EXERCISE AIM: Every entry must be given again exactly. Include no pictures.

-- GIVEN DATA follows --

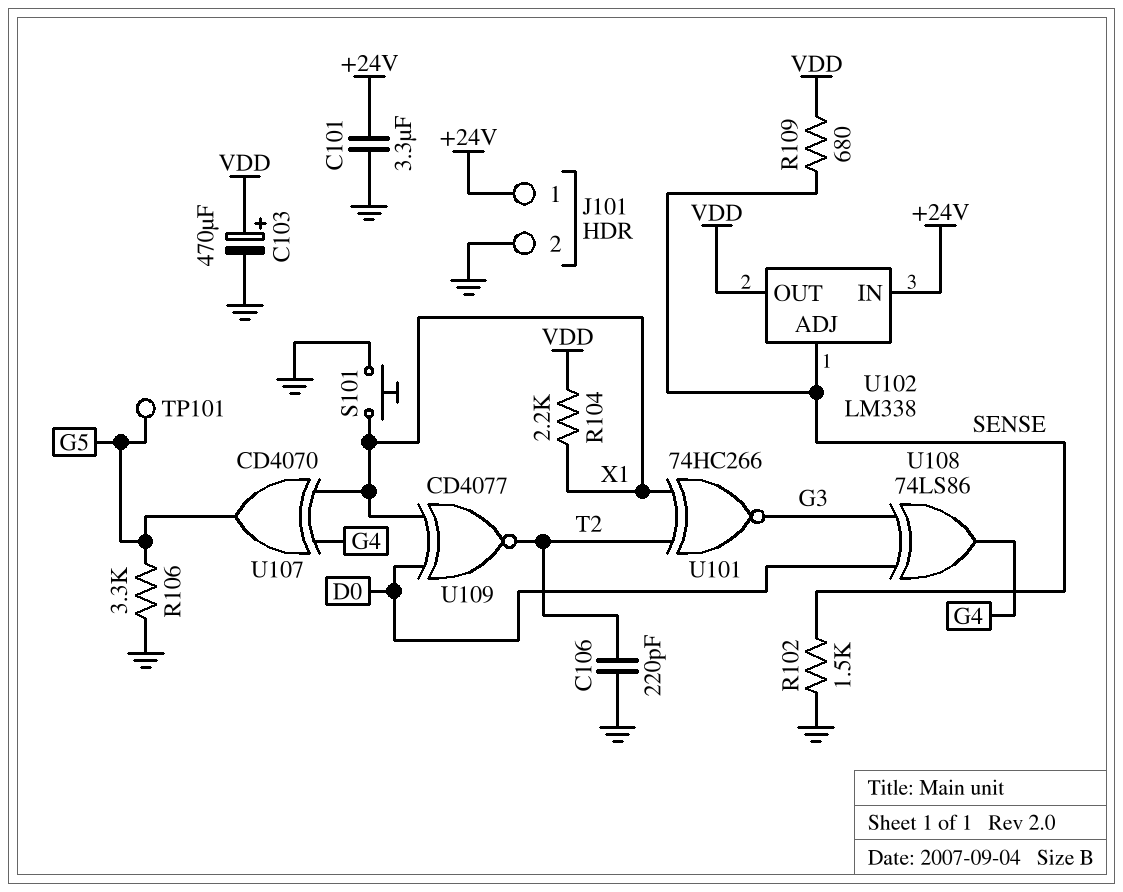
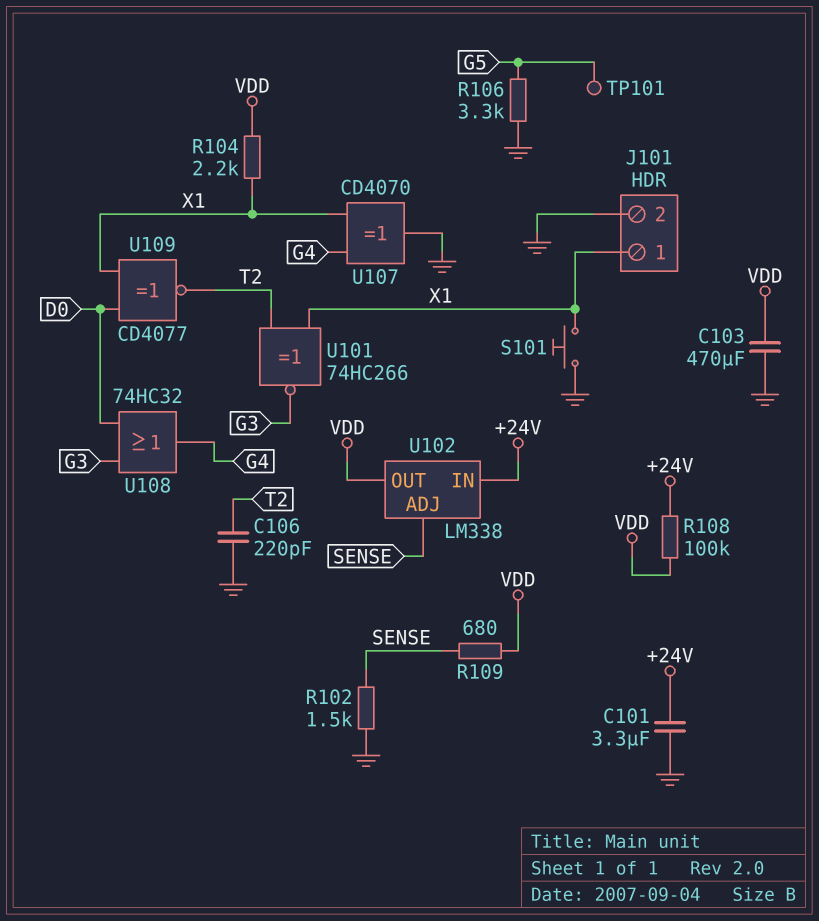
C103: 470uF (plus VDD, minus GND) -> 470uF (GND, VDD)
J101 pin 1: +24V -> X1
R108: none -> 100k (+24V, VDD)
U107: XOR CD4070 (in G4, in X1, out G5) -> XOR CD4070 (in G4, in X1, out GND)
U108: XOR 74LS86 (in D0, in G3, out G4) -> OR 74HC32 (in D0, in G3, out G4)

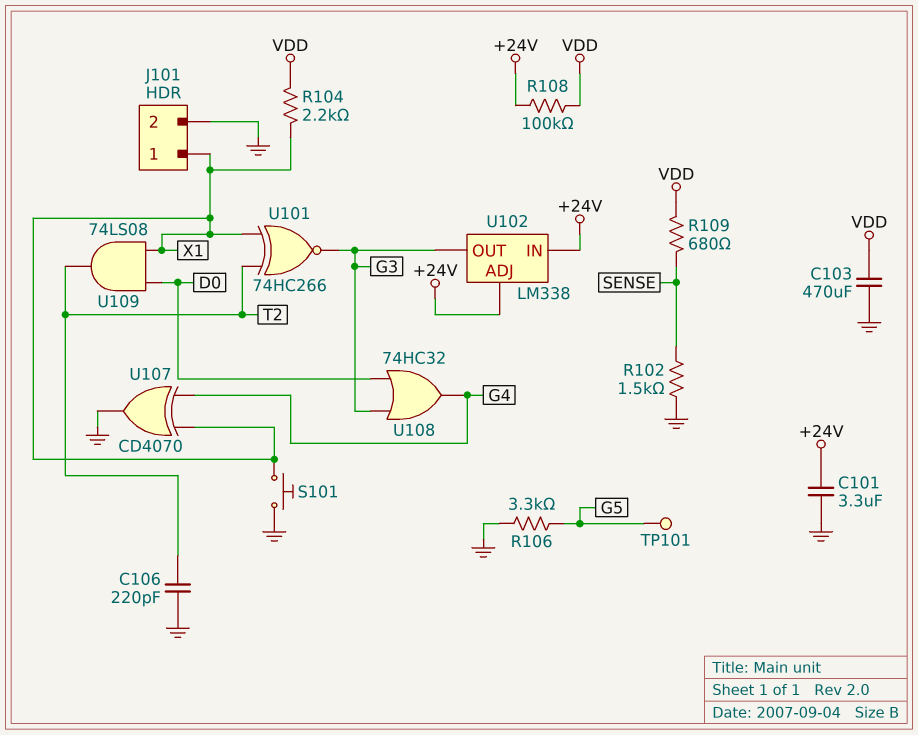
U102 pin ADJ: SENSE -> +24V
U102 pin OUT: VDD -> G3
U109: XNOR CD4077 (in D0, in X1, out T2) -> AND 74LS08 (in D0, in X1, out T2)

-- GIVEN DATA concluded --

RESPONSE TO THE TASK:
C103: 470uF (plus VDD, minus GND) -> 470uF (GND, VDD)
J101 pin 1: +24V -> X1
R108: none -> 100k (+24V, VDD)
U107: XOR CD4070 (in G4, in X1, out G5) -> XOR CD4070 (in G4, in X1, out GND)
U108: XOR 74LS86 (in D0, in G3, out G4) -> OR 74HC32 (in D0, in G3, out G4)

U102 pin ADJ: SENSE -> +24V
U102 pin OUT: VDD -> G3
U109: XNOR CD4077 (in D0, in X1, out T2) -> AND 74LS08 (in D0, in X1, out T2)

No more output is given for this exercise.